- **PROVIDED INFORMATION**:
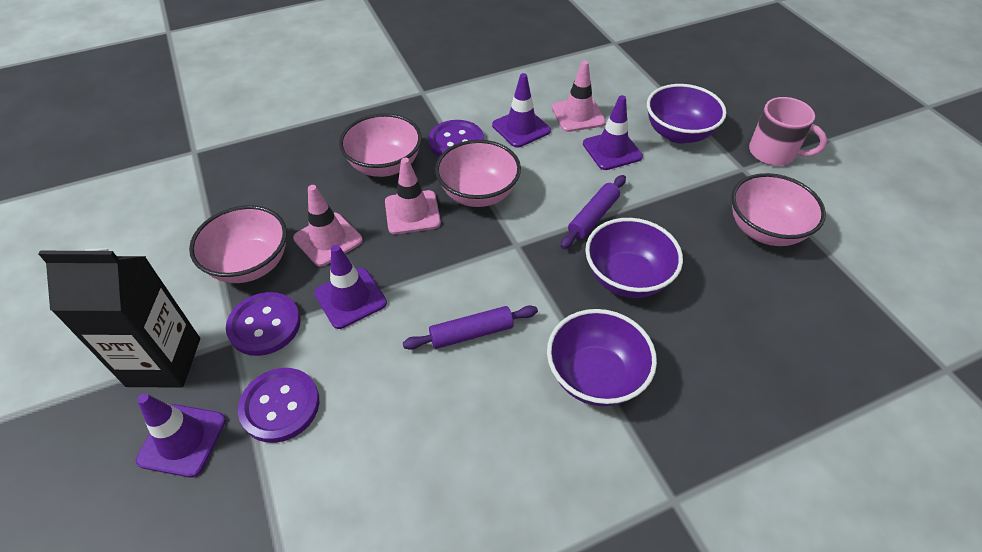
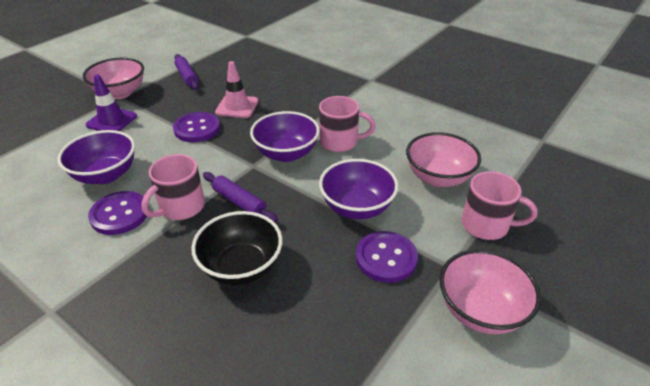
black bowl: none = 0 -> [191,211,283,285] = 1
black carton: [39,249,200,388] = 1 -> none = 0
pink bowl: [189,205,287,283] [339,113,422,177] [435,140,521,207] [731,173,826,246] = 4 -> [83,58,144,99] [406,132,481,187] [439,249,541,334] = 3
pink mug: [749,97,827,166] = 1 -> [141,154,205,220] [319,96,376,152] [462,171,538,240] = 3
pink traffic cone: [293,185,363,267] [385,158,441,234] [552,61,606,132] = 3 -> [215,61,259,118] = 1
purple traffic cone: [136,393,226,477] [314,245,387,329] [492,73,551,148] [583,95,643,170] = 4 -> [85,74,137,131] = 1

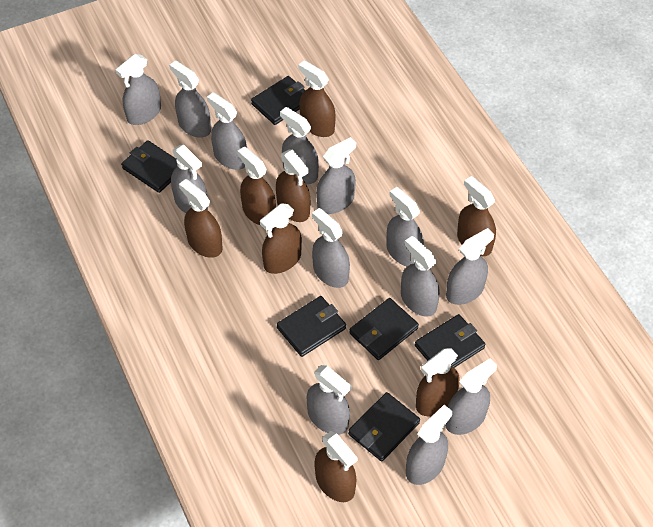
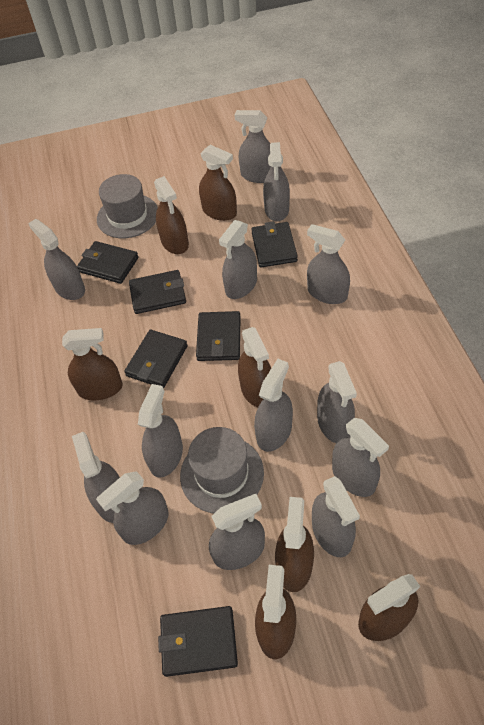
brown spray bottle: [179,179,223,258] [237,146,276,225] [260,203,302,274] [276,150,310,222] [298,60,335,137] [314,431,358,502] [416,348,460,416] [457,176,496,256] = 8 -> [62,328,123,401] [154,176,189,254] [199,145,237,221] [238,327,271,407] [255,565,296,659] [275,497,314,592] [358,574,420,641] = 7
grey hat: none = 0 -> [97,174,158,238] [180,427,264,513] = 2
--
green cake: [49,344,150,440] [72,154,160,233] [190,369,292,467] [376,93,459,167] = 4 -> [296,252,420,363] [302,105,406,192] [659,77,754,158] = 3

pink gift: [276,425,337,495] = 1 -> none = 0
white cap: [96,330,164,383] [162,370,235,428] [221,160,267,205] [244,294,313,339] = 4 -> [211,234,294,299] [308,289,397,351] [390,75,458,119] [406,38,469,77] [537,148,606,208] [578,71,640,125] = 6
==
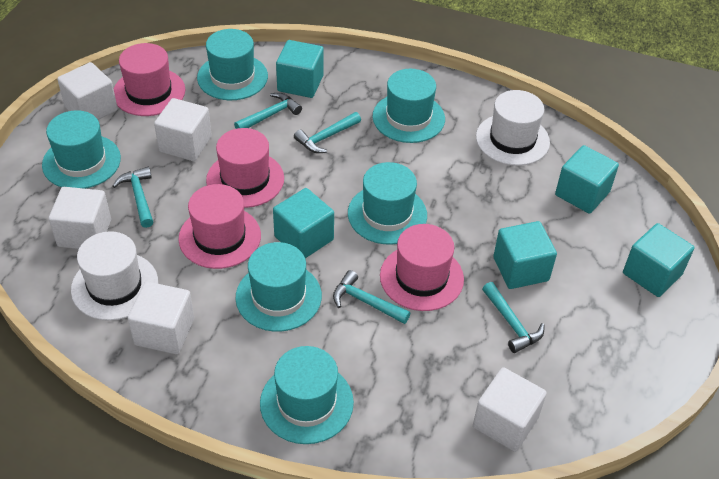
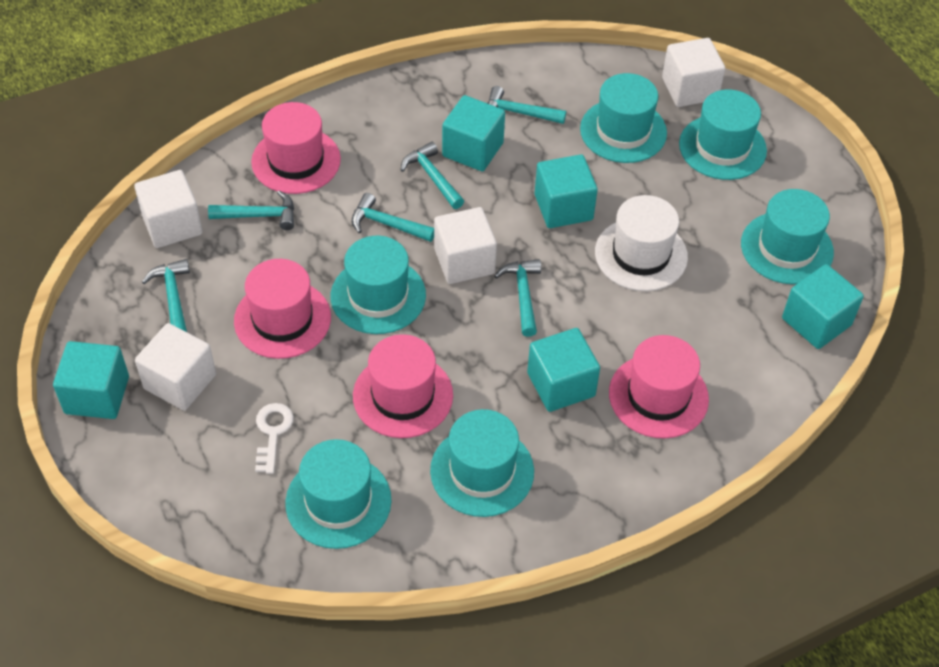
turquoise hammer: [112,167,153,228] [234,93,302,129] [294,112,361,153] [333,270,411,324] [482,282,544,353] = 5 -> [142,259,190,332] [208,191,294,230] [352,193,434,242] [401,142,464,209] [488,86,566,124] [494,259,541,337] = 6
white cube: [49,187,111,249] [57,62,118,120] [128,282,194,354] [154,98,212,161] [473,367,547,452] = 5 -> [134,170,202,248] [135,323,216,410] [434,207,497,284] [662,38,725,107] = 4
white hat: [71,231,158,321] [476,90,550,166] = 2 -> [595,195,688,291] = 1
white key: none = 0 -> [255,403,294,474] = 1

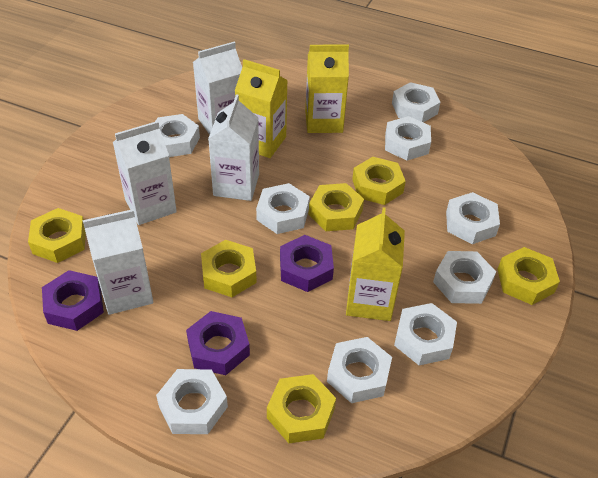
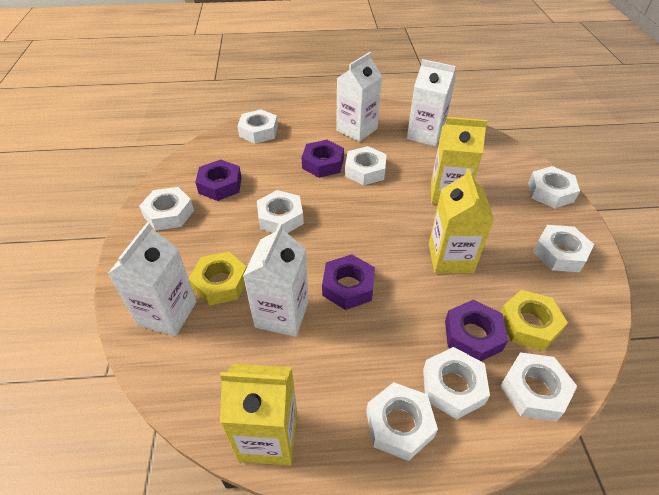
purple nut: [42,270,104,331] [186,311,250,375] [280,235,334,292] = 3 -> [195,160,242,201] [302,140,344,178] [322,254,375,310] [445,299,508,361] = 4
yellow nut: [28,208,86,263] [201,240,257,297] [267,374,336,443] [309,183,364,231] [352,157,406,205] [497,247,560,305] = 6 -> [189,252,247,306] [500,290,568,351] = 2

- **PROMPT**: Look above for lines with the word "traffic" and copy them all.

- **RESULT OF THIS TASK**:
pink traffic cone: [293,185,363,267] [385,158,441,234] [552,61,606,132] = 3 -> [215,61,259,118] = 1
purple traffic cone: [136,393,226,477] [314,245,387,329] [492,73,551,148] [583,95,643,170] = 4 -> [85,74,137,131] = 1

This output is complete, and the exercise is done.